(Stored records)
+ + + +
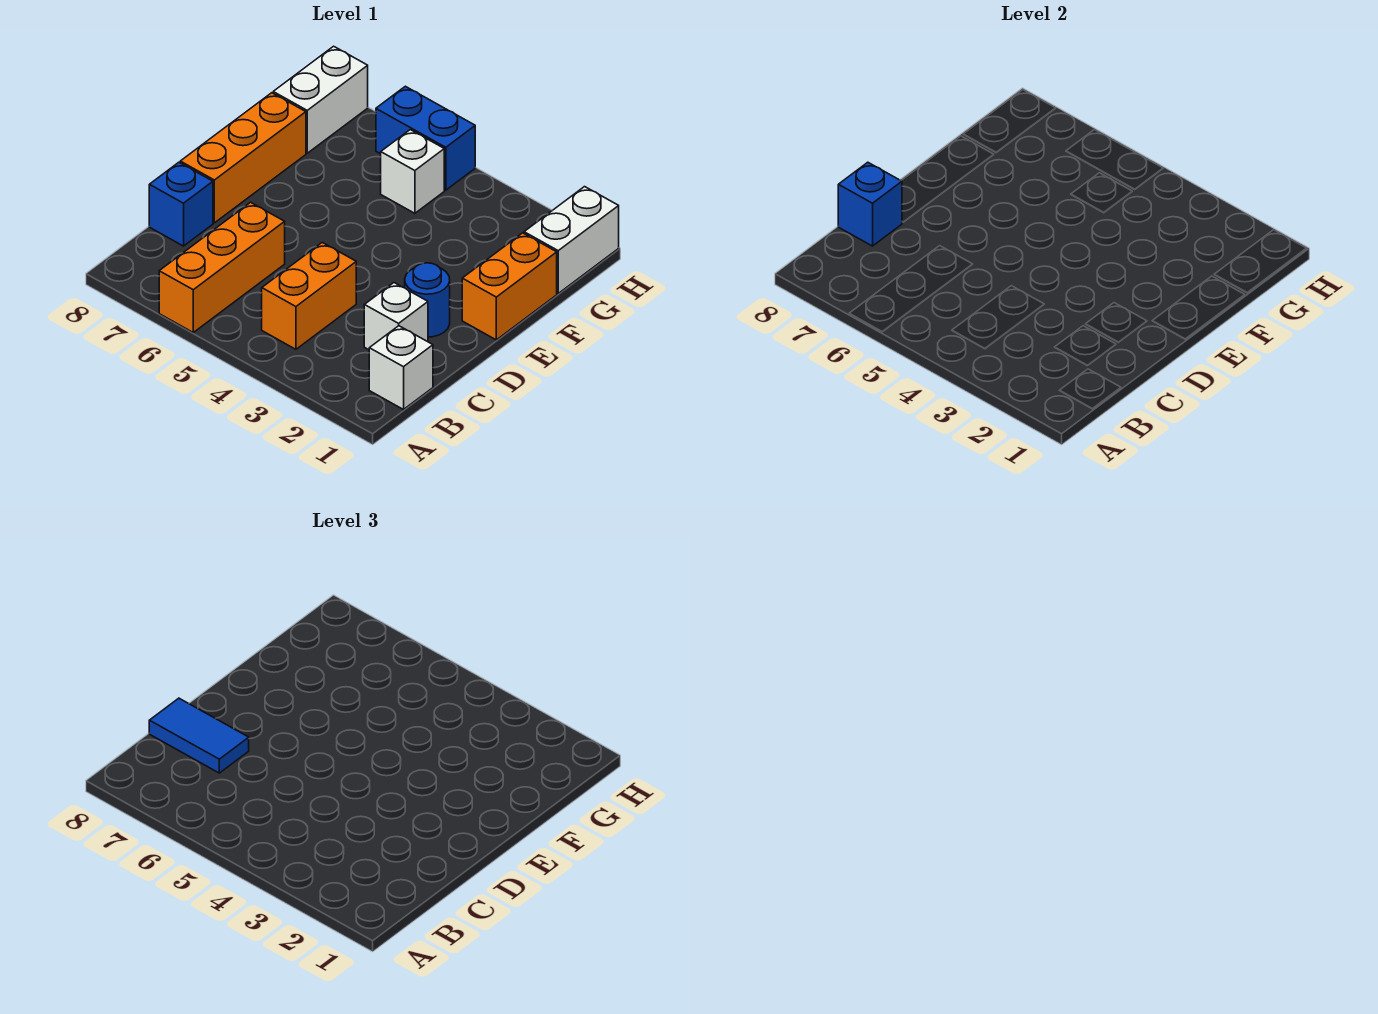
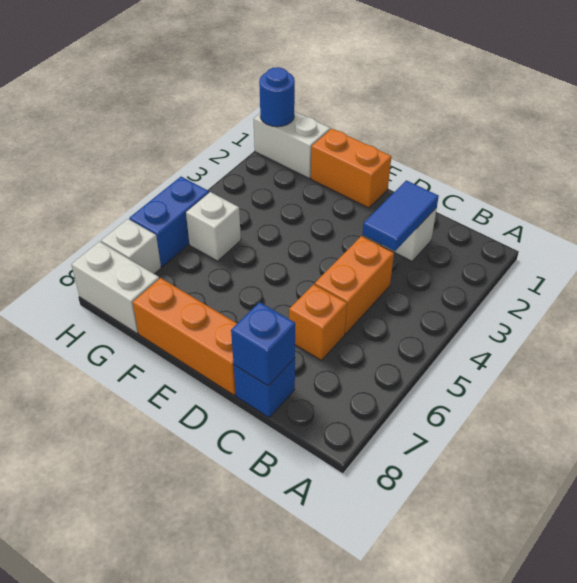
orange brick A6:C6 level 1 -> orange brick C6 level 1
white brick B1 level 1 -> white brick H7 level 1
orange brick B4:C4 level 1 -> orange brick C4:C5 level 1
blue tile C7:C8 level 3 -> blue tile C2:C3 level 2
blue round brick D2 level 1 -> blue round brick H1 level 2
+ + + +
WHAT THE TASK ASKS -> Pictures stay out of this copy; write out the entries above exactly.

THE COMPLETED TASK ->
orange brick A6:C6 level 1 -> orange brick C6 level 1
white brick B1 level 1 -> white brick H7 level 1
orange brick B4:C4 level 1 -> orange brick C4:C5 level 1
blue tile C7:C8 level 3 -> blue tile C2:C3 level 2
blue round brick D2 level 1 -> blue round brick H1 level 2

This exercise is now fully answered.